── Supplied entries
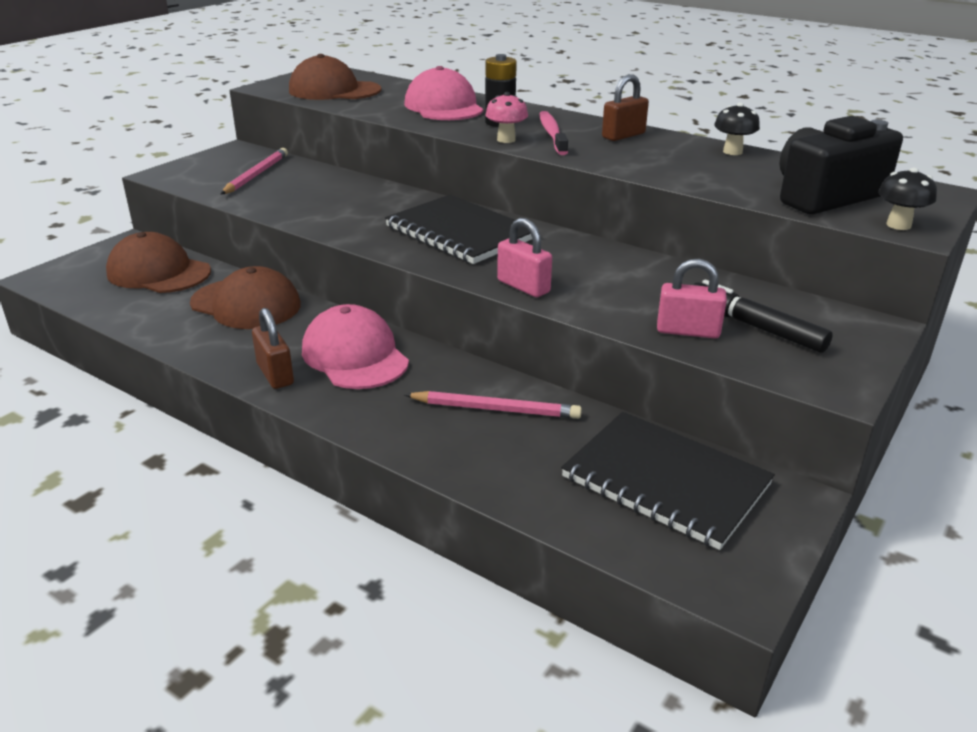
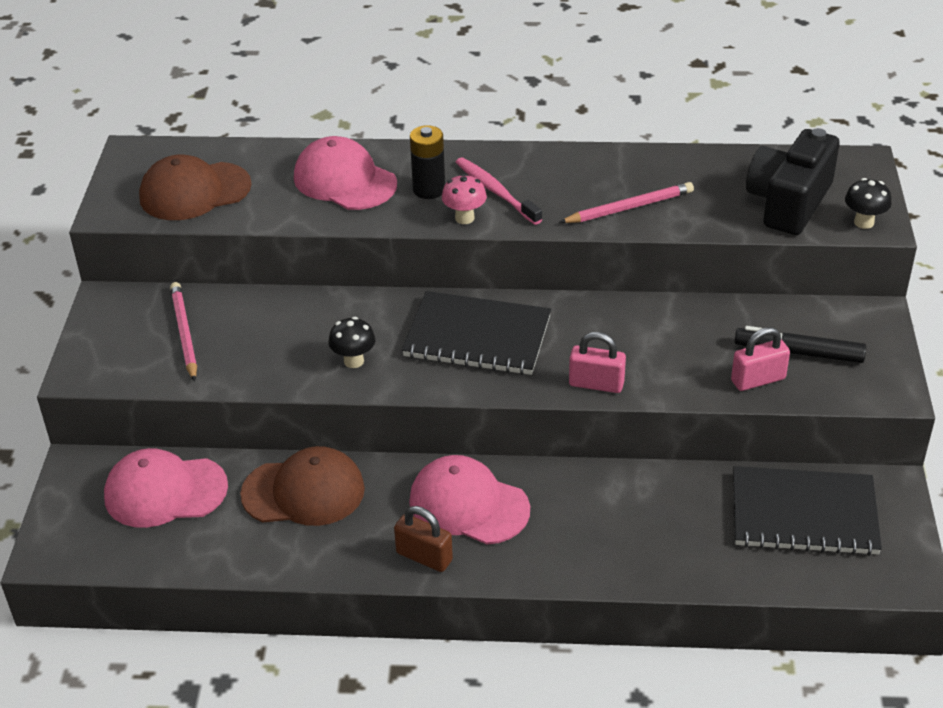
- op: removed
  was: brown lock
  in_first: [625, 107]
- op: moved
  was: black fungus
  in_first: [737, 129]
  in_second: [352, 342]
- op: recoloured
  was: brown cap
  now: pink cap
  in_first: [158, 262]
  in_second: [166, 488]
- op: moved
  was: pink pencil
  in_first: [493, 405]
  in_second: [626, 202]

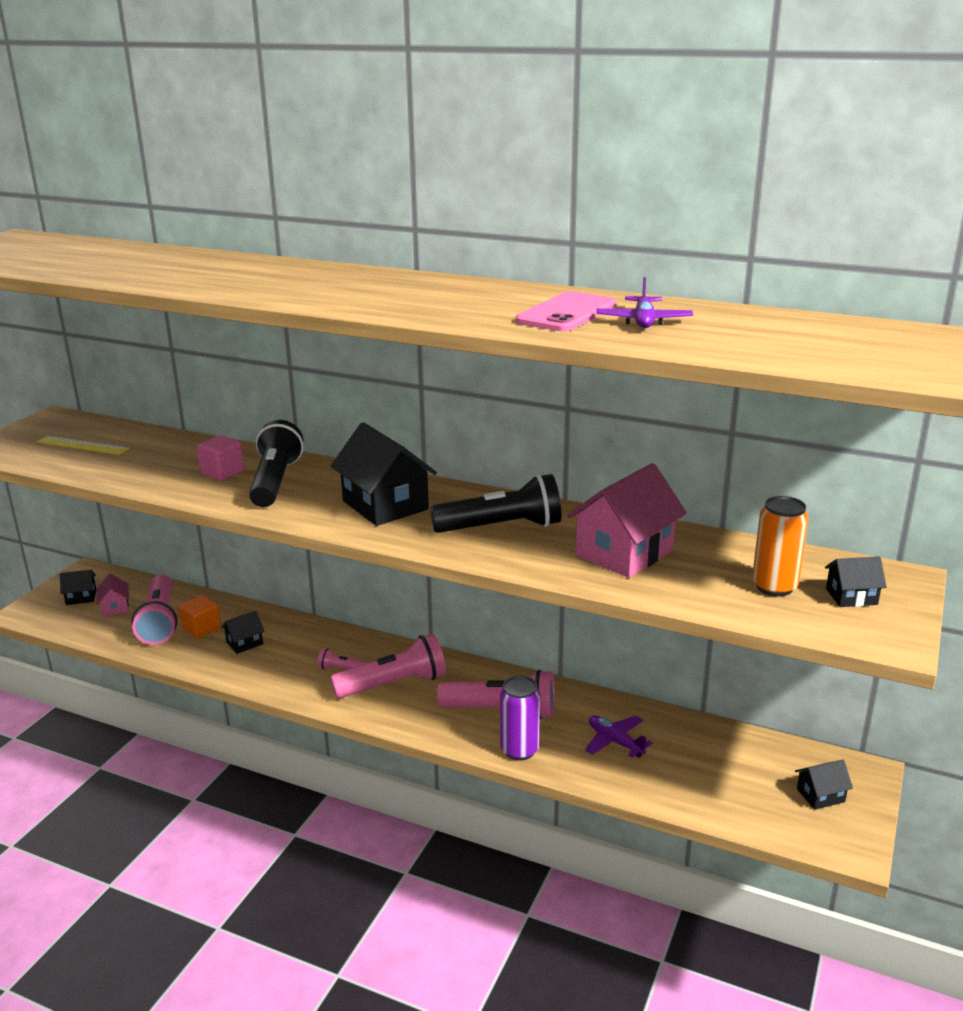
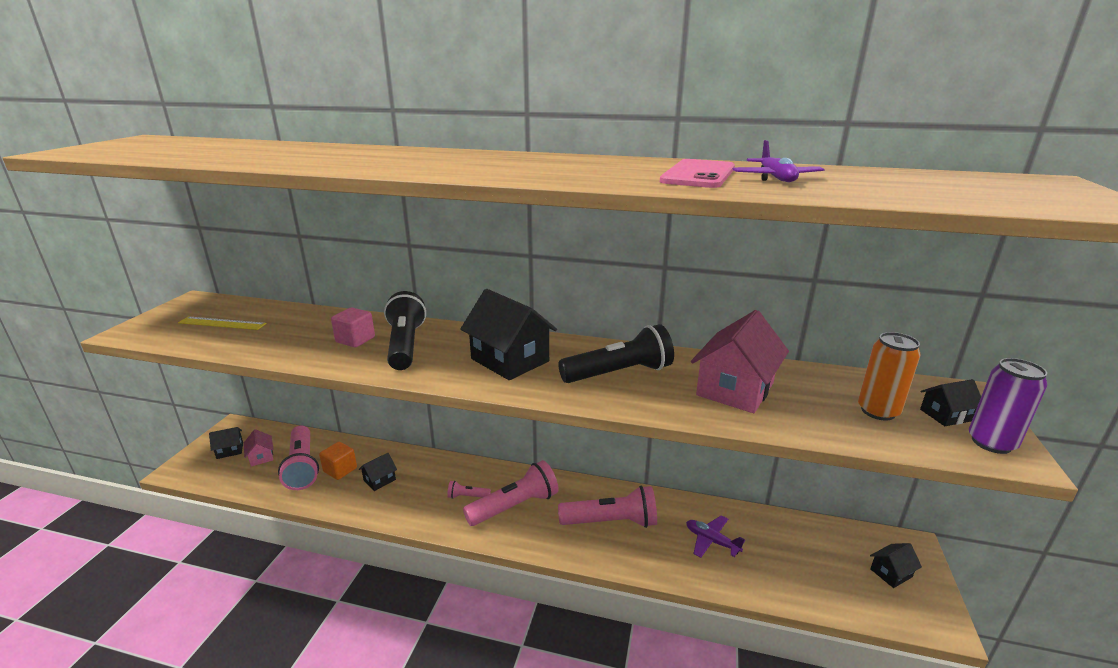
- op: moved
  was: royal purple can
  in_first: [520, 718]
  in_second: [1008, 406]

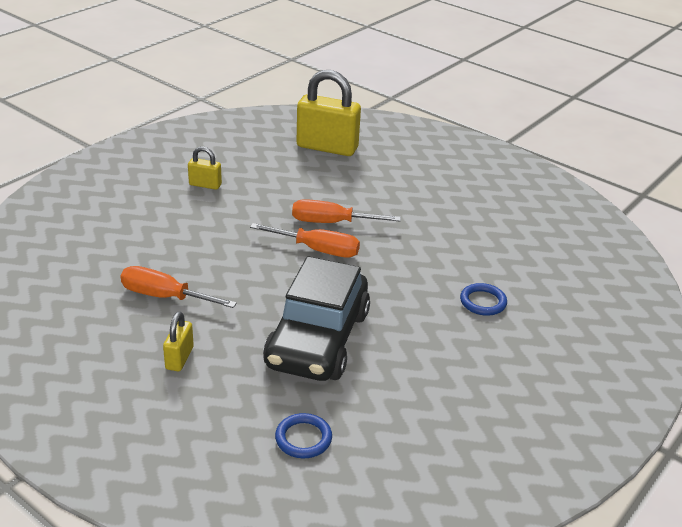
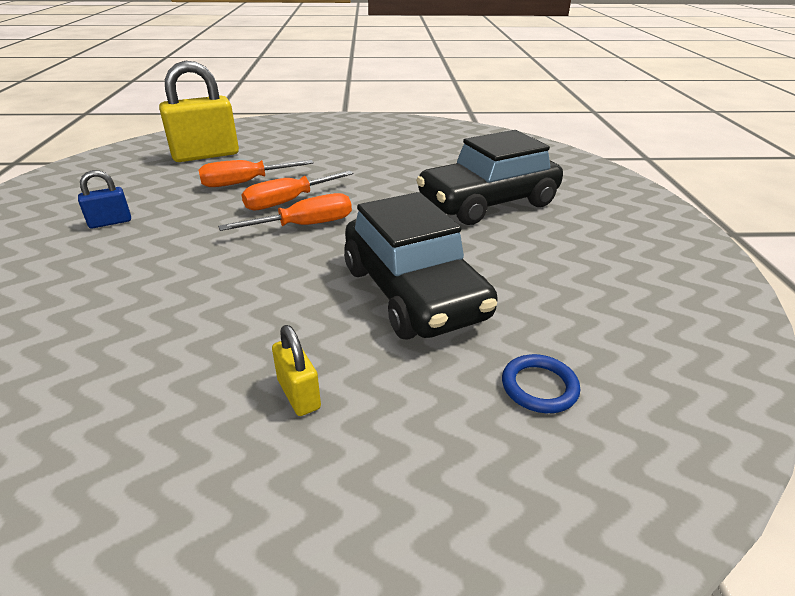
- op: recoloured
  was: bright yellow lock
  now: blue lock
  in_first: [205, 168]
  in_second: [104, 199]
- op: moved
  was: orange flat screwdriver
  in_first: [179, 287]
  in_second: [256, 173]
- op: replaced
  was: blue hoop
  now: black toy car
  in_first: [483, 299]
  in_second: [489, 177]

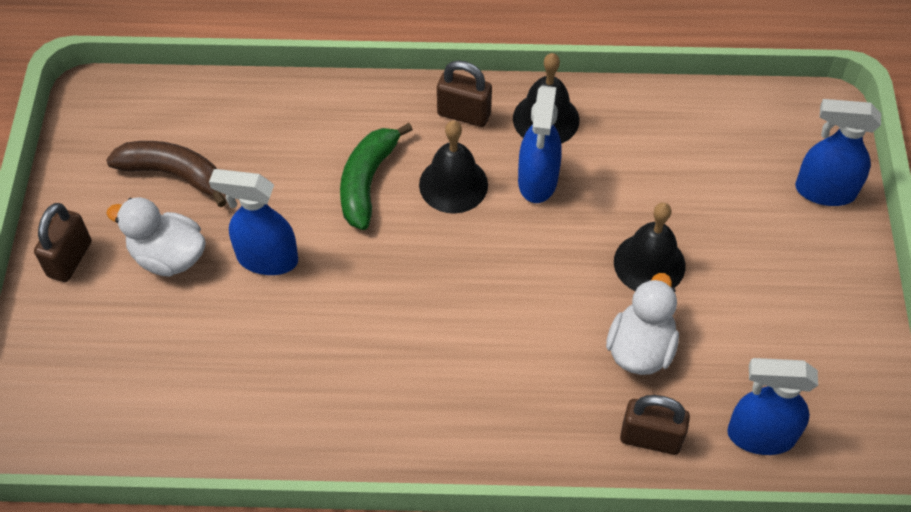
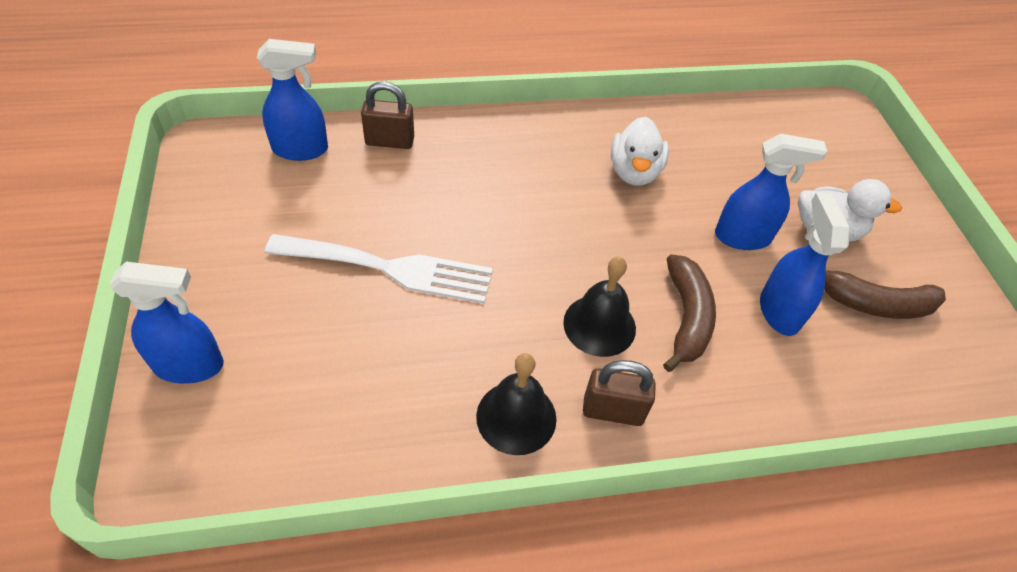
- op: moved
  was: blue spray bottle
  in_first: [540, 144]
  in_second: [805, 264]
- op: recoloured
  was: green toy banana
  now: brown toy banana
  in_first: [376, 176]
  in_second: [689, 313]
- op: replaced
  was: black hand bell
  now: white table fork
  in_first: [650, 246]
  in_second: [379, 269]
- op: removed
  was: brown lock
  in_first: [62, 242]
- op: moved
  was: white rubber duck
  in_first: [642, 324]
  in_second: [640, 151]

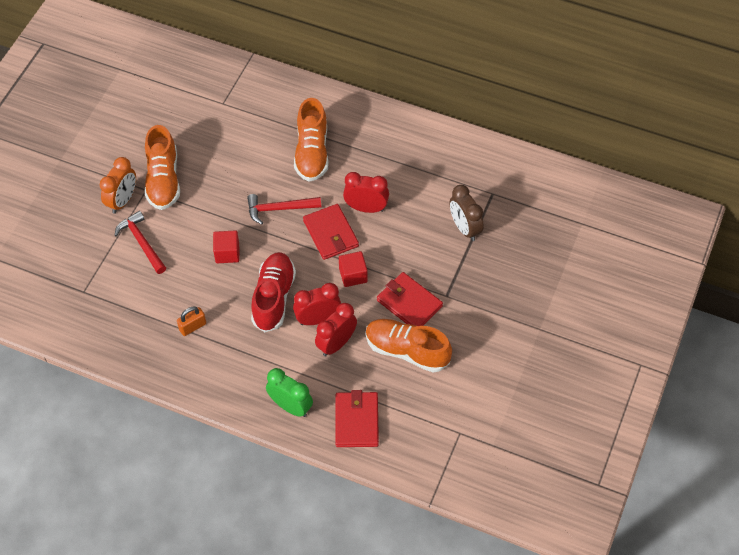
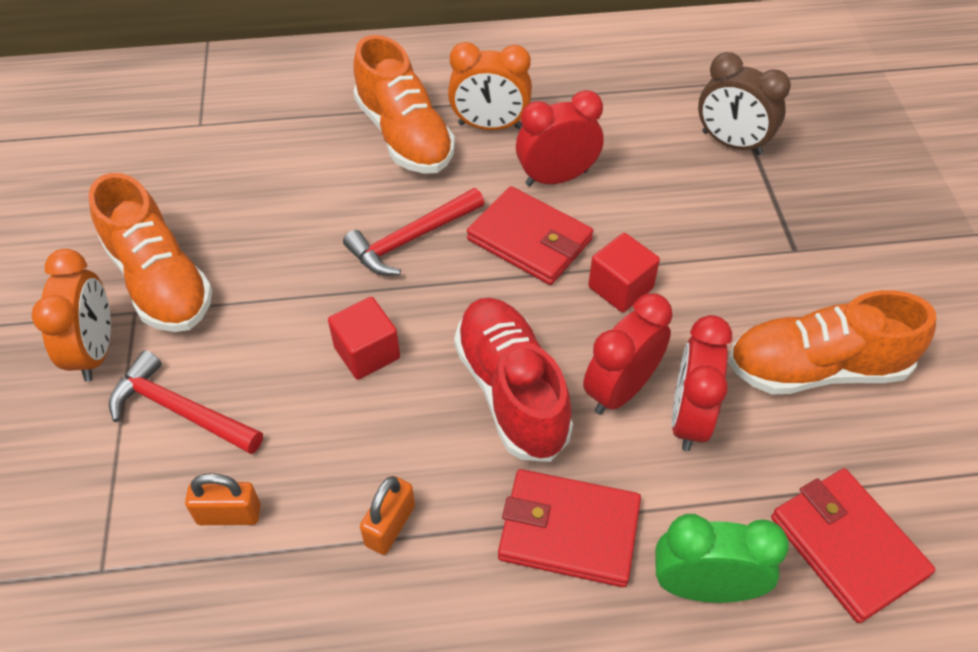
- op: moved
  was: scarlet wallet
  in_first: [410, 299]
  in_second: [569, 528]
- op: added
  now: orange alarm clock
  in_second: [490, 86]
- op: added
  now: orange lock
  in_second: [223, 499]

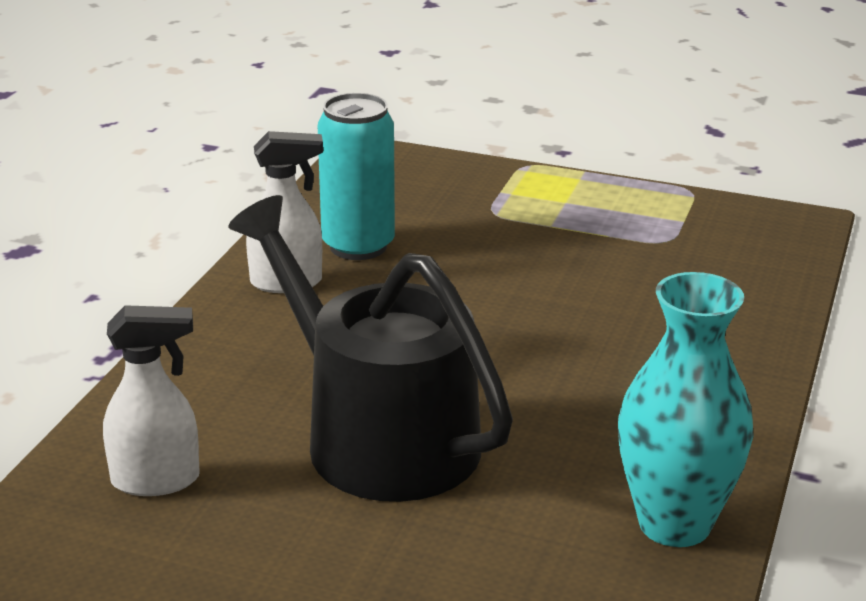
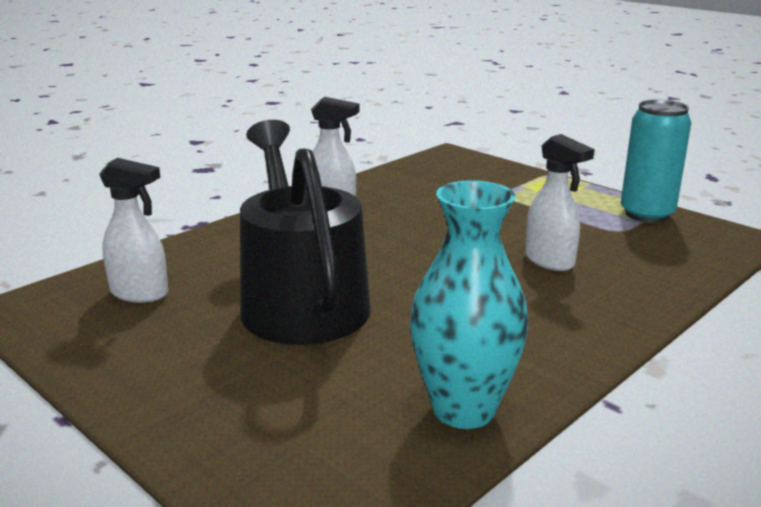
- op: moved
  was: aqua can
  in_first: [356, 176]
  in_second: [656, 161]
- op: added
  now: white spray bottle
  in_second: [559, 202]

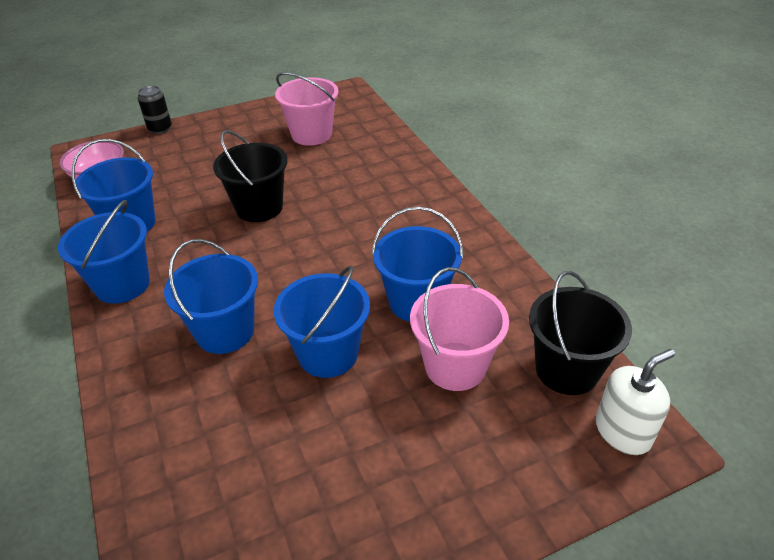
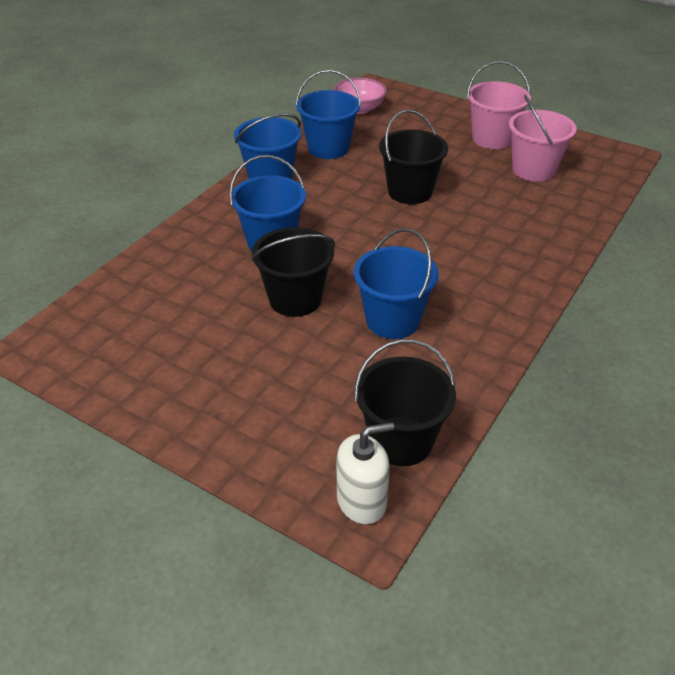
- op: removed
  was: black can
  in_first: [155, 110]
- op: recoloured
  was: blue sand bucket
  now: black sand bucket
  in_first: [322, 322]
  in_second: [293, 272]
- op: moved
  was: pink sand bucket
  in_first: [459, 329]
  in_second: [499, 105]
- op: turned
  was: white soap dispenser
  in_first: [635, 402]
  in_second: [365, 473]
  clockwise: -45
────
- **What you have to do**: Every line of the material above must be written out exactly, with no pictures.

- **Output of the exercise**:
- op: removed
  was: brown lock
  in_first: [625, 107]
- op: moved
  was: black fungus
  in_first: [737, 129]
  in_second: [352, 342]
- op: recoloured
  was: brown cap
  now: pink cap
  in_first: [158, 262]
  in_second: [166, 488]
- op: moved
  was: pink pencil
  in_first: [493, 405]
  in_second: [626, 202]

- op: moved
  was: royal purple can
  in_first: [520, 718]
  in_second: [1008, 406]

- op: recoloured
  was: bright yellow lock
  now: blue lock
  in_first: [205, 168]
  in_second: [104, 199]
- op: moved
  was: orange flat screwdriver
  in_first: [179, 287]
  in_second: [256, 173]
- op: replaced
  was: blue hoop
  now: black toy car
  in_first: [483, 299]
  in_second: [489, 177]

- op: moved
  was: blue spray bottle
  in_first: [540, 144]
  in_second: [805, 264]
- op: recoloured
  was: green toy banana
  now: brown toy banana
  in_first: [376, 176]
  in_second: [689, 313]
- op: replaced
  was: black hand bell
  now: white table fork
  in_first: [650, 246]
  in_second: [379, 269]
- op: removed
  was: brown lock
  in_first: [62, 242]
- op: moved
  was: white rubber duck
  in_first: [642, 324]
  in_second: [640, 151]

- op: moved
  was: scarlet wallet
  in_first: [410, 299]
  in_second: [569, 528]
- op: added
  now: orange alarm clock
  in_second: [490, 86]
- op: added
  now: orange lock
  in_second: [223, 499]

- op: moved
  was: aqua can
  in_first: [356, 176]
  in_second: [656, 161]
- op: added
  now: white spray bottle
  in_second: [559, 202]

- op: removed
  was: black can
  in_first: [155, 110]
- op: recoloured
  was: blue sand bucket
  now: black sand bucket
  in_first: [322, 322]
  in_second: [293, 272]
- op: moved
  was: pink sand bucket
  in_first: [459, 329]
  in_second: [499, 105]
- op: turned
  was: white soap dispenser
  in_first: [635, 402]
  in_second: [365, 473]
  clockwise: -45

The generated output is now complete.